◆ WHAT THE EXERCISE ASKS ◆
Read through the listing, and wherever a line holds the word "none", return it.

◆ RECORDS FOR THIS TASK ◆
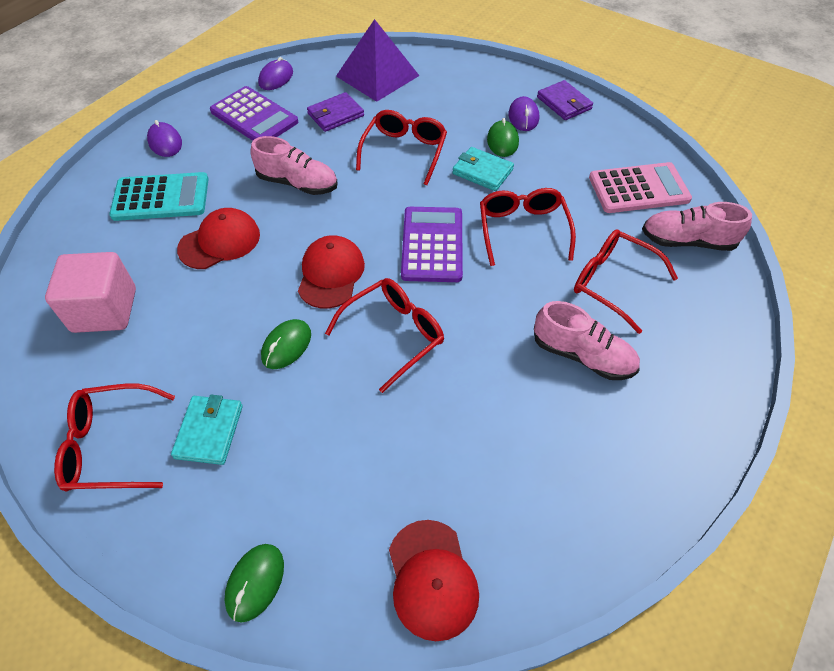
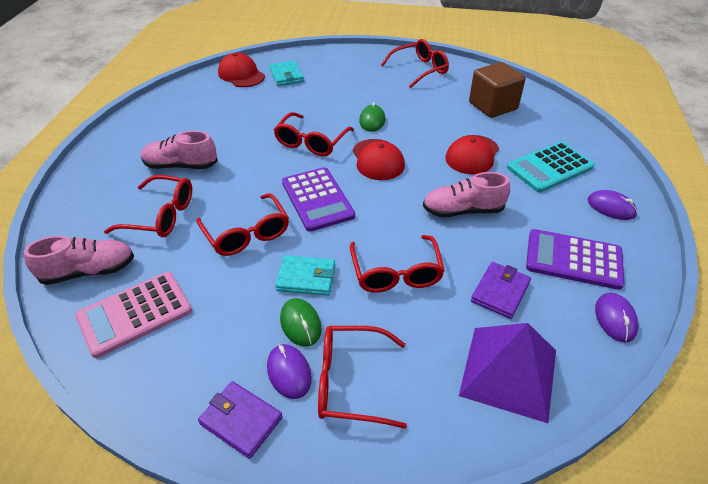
camera: 155 degrees right, 10 degrees down
pink cube [45,252,136,333] -> brown cube [469,62,525,118]
turquoise wallet [171,395,243,465] -> turquoise wallet moved to [269,61,304,86]
green mouse [225,544,284,622] -> none
none -> red glasses [318,326,407,429]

◆ OUTPUT FOR THIS EXERCISE ◆
green mouse [225,544,284,622] -> none
none -> red glasses [318,326,407,429]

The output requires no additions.